### [WORK TO BE COMPLETED]
Look below for the lines from the one with "red gift: 2 -> 4" to the one with "red lamp: 4 -> 5", and copy exactly those lines, both ends included.

Spatial object tracking data
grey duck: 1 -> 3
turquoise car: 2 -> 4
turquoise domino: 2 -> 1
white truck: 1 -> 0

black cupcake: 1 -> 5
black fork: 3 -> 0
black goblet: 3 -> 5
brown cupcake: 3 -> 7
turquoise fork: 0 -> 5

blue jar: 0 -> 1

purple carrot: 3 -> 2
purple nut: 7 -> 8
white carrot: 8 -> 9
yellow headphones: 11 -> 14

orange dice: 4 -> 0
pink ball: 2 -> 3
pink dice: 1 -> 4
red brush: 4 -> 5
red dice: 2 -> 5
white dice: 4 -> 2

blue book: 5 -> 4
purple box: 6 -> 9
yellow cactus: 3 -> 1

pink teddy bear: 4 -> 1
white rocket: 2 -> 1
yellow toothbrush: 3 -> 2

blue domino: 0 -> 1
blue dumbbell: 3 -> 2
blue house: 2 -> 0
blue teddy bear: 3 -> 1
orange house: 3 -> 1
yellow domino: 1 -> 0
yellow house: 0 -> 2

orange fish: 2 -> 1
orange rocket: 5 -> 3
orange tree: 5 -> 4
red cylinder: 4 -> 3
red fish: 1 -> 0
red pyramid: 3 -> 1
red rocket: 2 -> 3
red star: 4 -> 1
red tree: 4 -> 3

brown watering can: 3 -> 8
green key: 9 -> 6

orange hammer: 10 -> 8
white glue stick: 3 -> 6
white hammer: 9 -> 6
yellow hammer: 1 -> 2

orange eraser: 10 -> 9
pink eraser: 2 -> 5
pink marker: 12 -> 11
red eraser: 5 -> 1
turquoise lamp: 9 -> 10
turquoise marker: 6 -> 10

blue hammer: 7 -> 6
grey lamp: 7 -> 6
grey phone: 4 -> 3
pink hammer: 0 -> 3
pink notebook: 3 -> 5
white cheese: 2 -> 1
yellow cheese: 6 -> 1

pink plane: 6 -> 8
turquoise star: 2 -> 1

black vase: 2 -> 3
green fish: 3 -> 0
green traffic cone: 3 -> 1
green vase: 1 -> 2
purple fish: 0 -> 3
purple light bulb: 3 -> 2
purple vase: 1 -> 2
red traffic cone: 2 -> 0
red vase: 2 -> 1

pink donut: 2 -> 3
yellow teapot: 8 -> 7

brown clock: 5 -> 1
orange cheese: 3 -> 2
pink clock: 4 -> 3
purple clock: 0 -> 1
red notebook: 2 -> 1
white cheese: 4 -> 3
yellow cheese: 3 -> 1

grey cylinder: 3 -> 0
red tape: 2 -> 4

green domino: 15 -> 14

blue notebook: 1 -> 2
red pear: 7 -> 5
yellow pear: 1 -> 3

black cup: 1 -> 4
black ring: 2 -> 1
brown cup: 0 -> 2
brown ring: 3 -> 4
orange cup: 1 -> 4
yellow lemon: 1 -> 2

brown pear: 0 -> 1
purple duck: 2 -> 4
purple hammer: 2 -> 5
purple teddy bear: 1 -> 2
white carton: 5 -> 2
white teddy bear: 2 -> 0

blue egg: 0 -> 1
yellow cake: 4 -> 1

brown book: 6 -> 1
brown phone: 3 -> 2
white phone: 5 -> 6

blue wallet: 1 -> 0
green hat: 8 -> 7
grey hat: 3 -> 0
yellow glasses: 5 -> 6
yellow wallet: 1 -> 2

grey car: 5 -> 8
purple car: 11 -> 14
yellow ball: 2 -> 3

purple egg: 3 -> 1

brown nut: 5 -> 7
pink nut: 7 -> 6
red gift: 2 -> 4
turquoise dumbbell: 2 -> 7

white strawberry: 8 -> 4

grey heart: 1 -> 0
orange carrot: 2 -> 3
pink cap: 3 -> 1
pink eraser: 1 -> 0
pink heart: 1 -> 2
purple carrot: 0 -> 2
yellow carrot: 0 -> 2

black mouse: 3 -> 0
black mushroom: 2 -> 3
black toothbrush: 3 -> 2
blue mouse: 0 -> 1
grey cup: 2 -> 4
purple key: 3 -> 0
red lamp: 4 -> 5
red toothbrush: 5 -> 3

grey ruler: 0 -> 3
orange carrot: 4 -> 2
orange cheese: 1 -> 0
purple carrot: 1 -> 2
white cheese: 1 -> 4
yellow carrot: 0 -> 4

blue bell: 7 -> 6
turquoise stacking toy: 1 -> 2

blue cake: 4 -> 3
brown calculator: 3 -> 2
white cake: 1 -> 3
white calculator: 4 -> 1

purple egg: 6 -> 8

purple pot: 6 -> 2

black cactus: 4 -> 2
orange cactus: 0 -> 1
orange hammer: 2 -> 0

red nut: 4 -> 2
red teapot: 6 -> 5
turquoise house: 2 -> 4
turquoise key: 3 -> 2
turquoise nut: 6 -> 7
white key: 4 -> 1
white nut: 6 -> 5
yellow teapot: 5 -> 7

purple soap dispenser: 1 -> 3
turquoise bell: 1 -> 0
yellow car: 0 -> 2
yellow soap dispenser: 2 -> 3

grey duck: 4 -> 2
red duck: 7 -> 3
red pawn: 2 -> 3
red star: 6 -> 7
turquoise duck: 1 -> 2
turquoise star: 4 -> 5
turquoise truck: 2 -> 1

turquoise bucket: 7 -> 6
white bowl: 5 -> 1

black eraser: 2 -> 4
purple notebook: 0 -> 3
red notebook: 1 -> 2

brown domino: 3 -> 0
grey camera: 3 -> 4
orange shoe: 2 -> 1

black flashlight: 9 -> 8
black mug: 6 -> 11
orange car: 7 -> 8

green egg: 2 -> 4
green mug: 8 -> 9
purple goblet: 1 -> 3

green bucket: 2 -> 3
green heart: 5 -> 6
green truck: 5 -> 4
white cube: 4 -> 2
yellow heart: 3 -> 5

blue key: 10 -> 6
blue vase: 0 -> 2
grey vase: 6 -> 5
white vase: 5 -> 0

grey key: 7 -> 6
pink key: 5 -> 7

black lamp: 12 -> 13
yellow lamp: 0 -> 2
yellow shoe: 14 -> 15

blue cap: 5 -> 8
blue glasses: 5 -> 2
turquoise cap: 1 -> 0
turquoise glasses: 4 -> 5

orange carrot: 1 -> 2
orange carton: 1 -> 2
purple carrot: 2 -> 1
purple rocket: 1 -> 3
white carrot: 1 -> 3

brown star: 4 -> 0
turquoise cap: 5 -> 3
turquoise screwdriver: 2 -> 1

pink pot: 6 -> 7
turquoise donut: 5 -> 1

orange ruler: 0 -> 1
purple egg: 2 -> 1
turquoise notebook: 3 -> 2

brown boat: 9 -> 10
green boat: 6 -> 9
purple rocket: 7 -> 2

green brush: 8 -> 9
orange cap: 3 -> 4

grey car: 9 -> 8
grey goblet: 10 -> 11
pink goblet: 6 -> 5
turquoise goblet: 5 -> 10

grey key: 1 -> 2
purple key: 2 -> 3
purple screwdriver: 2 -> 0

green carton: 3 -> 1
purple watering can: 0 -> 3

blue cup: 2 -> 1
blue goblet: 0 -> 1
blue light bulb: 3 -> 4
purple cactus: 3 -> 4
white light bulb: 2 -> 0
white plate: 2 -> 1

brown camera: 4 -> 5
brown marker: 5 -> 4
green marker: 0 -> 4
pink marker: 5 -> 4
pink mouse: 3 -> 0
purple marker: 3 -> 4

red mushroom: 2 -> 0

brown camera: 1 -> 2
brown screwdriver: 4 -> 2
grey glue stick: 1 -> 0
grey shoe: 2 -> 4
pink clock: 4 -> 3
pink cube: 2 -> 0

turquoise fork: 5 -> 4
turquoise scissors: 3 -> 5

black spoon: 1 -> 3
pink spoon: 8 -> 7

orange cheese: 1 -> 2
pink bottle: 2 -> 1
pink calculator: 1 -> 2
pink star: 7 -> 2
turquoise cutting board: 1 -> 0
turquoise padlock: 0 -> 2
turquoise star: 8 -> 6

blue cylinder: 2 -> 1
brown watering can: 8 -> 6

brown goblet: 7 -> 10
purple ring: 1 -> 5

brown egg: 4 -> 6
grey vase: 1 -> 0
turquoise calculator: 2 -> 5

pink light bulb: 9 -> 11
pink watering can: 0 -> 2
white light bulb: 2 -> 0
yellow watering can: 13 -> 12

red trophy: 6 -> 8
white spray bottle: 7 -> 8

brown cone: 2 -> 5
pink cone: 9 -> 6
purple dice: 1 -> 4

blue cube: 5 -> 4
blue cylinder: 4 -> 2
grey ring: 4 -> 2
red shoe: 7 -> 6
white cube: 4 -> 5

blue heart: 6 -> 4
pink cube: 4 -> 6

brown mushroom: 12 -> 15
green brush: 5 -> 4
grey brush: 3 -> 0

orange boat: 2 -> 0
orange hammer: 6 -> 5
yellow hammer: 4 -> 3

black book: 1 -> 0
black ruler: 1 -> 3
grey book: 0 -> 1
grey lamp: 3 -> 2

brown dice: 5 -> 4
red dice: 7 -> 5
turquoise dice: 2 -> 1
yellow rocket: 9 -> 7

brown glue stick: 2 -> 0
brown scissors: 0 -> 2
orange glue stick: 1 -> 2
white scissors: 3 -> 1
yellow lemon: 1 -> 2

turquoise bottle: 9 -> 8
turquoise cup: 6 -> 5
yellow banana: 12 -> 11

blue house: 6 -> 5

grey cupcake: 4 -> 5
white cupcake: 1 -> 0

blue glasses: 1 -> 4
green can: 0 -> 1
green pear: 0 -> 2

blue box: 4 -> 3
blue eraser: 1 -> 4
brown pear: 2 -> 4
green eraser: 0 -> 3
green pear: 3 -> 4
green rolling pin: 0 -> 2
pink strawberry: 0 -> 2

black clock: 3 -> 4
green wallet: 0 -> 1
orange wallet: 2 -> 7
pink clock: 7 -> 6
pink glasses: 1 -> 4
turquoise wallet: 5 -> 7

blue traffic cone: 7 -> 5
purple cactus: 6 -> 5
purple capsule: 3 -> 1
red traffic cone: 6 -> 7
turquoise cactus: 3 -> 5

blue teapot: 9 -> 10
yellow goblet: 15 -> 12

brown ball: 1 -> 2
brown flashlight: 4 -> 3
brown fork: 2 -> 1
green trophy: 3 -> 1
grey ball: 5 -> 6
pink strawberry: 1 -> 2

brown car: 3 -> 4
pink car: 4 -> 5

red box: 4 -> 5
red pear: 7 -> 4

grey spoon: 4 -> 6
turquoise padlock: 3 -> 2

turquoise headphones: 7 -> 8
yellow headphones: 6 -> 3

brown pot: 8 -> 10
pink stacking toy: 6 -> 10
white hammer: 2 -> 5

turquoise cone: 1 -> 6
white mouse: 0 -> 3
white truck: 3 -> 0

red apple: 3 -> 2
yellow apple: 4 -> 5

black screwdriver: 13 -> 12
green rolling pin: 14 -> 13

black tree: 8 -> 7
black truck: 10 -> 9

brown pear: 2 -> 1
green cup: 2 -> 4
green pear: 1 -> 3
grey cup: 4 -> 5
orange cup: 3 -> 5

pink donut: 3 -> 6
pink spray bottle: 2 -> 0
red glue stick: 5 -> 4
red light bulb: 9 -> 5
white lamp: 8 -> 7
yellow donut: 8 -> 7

### [YOUR SOLUTION]
red gift: 2 -> 4
turquoise dumbbell: 2 -> 7

white strawberry: 8 -> 4

grey heart: 1 -> 0
orange carrot: 2 -> 3
pink cap: 3 -> 1
pink eraser: 1 -> 0
pink heart: 1 -> 2
purple carrot: 0 -> 2
yellow carrot: 0 -> 2

black mouse: 3 -> 0
black mushroom: 2 -> 3
black toothbrush: 3 -> 2
blue mouse: 0 -> 1
grey cup: 2 -> 4
purple key: 3 -> 0
red lamp: 4 -> 5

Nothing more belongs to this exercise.